Exercise objective:
Report each line of the records where "left" occurs.

•••••

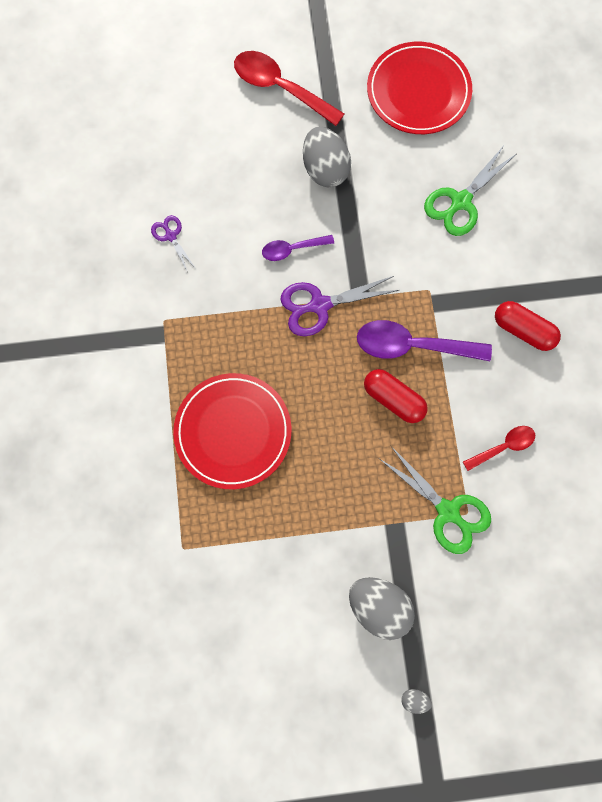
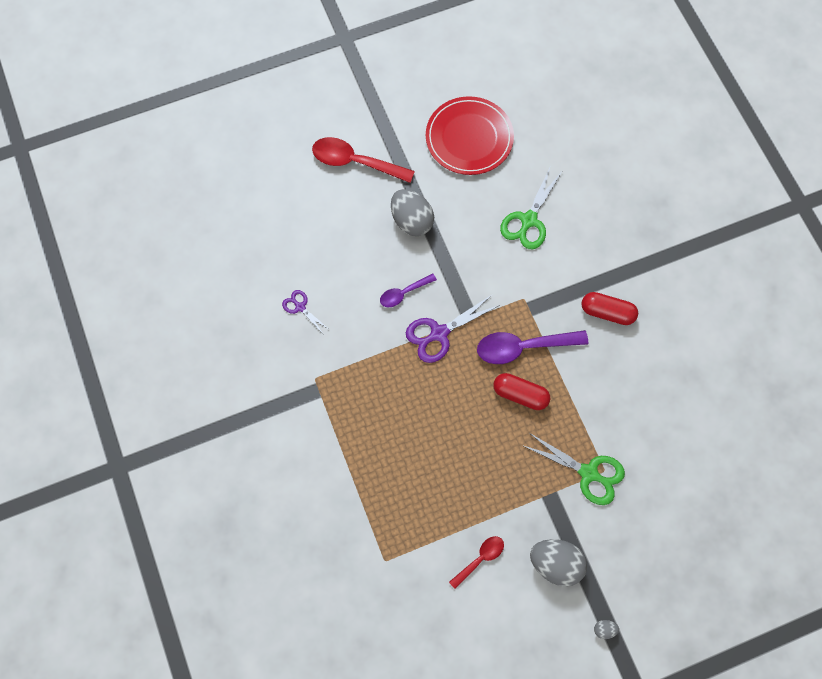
camera: 15 degrees left, 5 degrees down
red plate [173,373,291,489] -> none
red spoon [463,426,535,471] -> red spoon moved to [449,536,504,589]

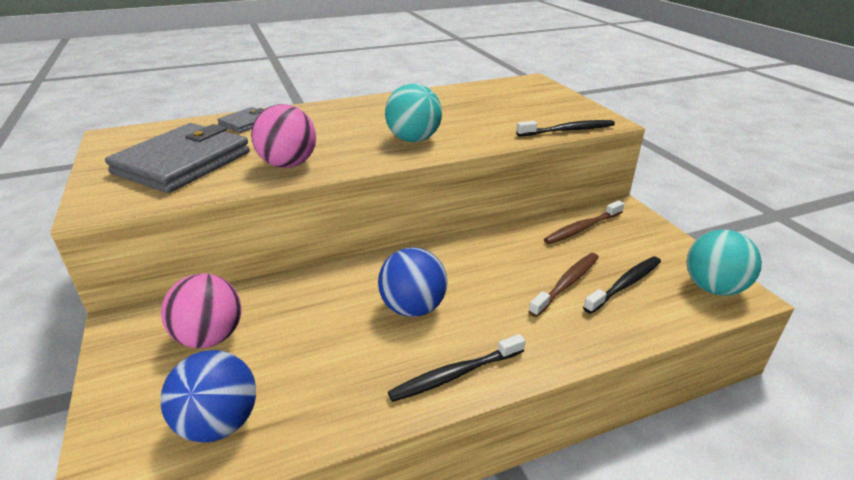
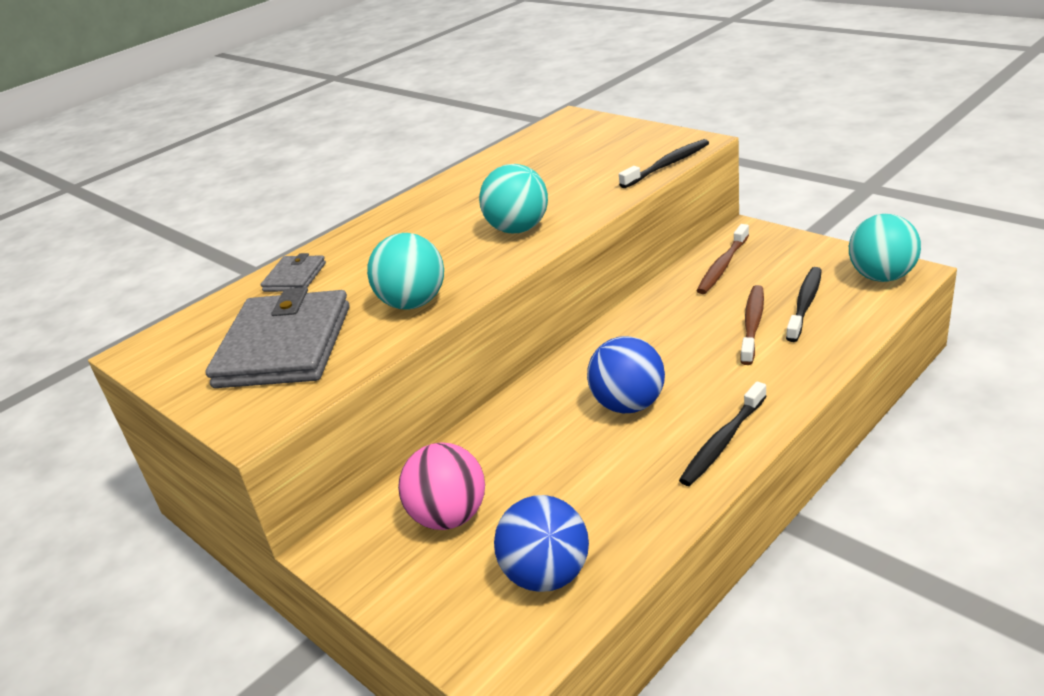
camera: 20 degrees left, 0 degrees up
pink ball [251,104,316,168] -> turquoise ball [367,233,444,310]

•••••

Result of this exercise:
camera: 15 degrees left, 5 degrees down
camera: 20 degrees left, 0 degrees up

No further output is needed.